━━ Data ━━

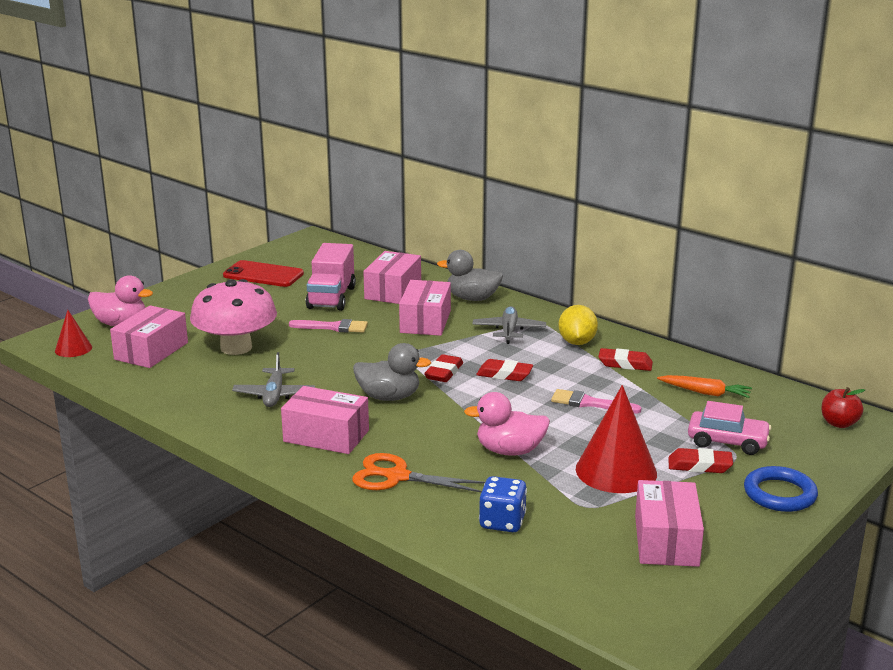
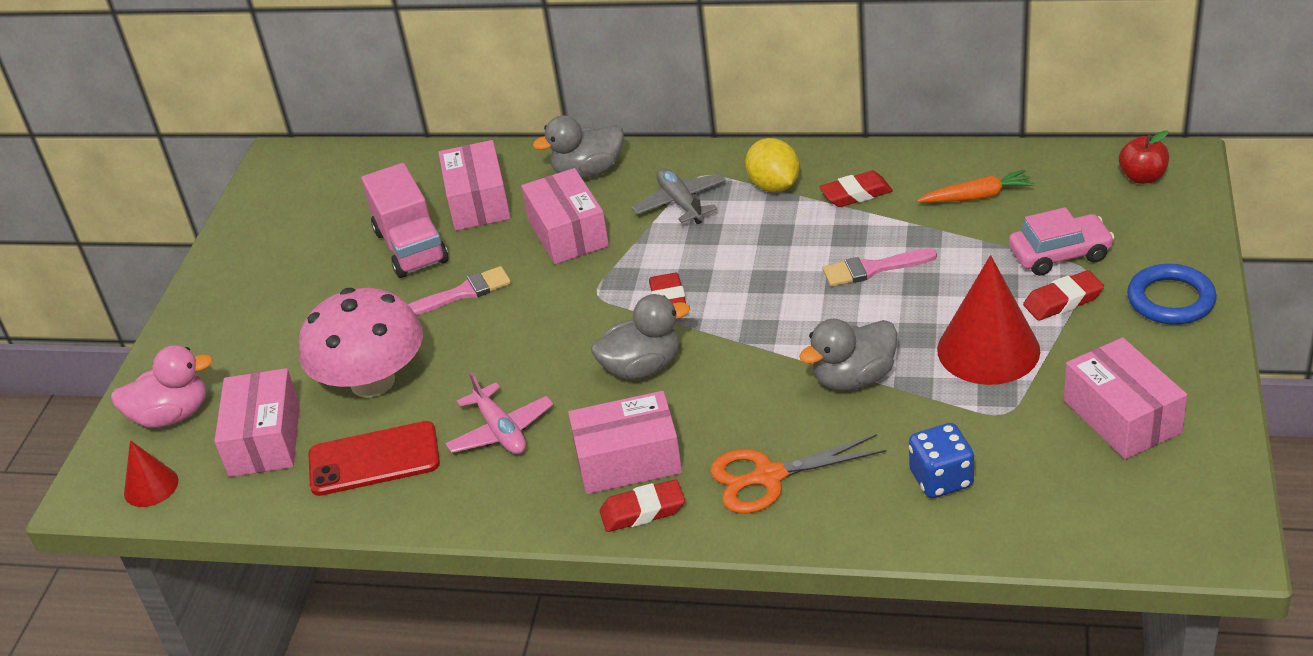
camera: 25 degrees left, 15 degrees up
red phone [223,260,304,287] -> red phone moved to [308,421,440,496]
grey plane [232,352,315,407] -> pink plane [445,372,554,455]
pink duck [464,392,550,456] -> grey duck [799,319,897,391]
red eraser [476,359,533,381] -> red eraser moved to [600,479,685,532]

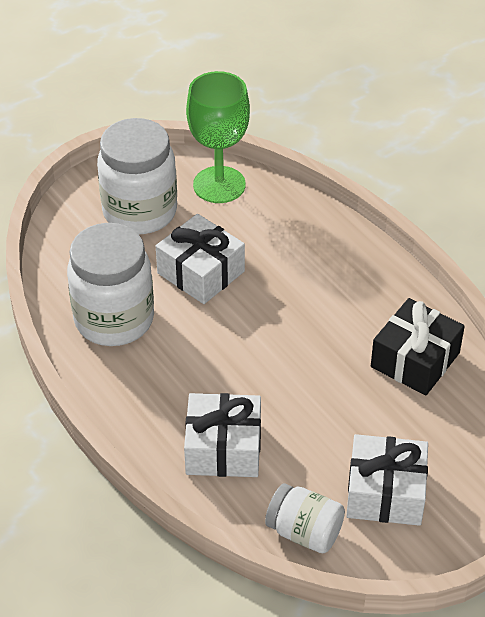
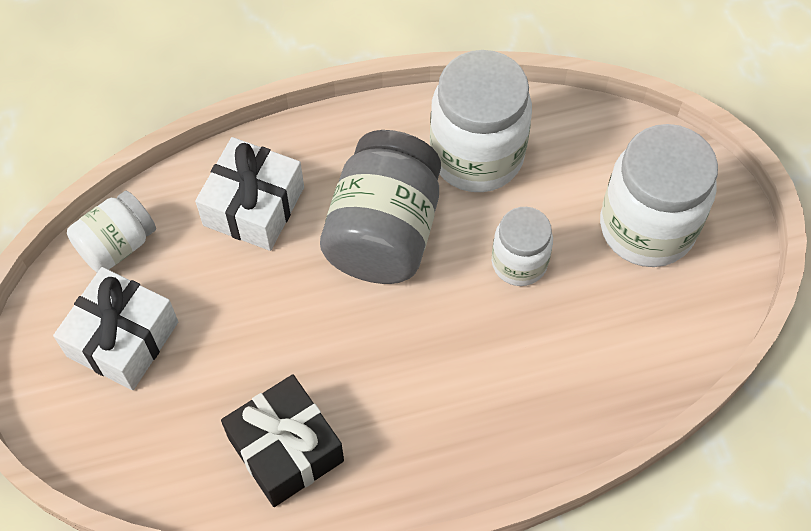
camera: 110 degrees right, 15 degrees up
white gift [156,214,245,304] -> white jar [492,207,553,286]
green goblet [186,71,250,203] -> none
none -> grey jar [320,130,441,284]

━━━

[What the task asks]
Write out the entries word for word. Skip the pictures.

[Exercise solution]
camera: 25 degrees left, 15 degrees up
red phone [223,260,304,287] -> red phone moved to [308,421,440,496]
grey plane [232,352,315,407] -> pink plane [445,372,554,455]
pink duck [464,392,550,456] -> grey duck [799,319,897,391]
red eraser [476,359,533,381] -> red eraser moved to [600,479,685,532]

camera: 110 degrees right, 15 degrees up
white gift [156,214,245,304] -> white jar [492,207,553,286]
green goblet [186,71,250,203] -> none
none -> grey jar [320,130,441,284]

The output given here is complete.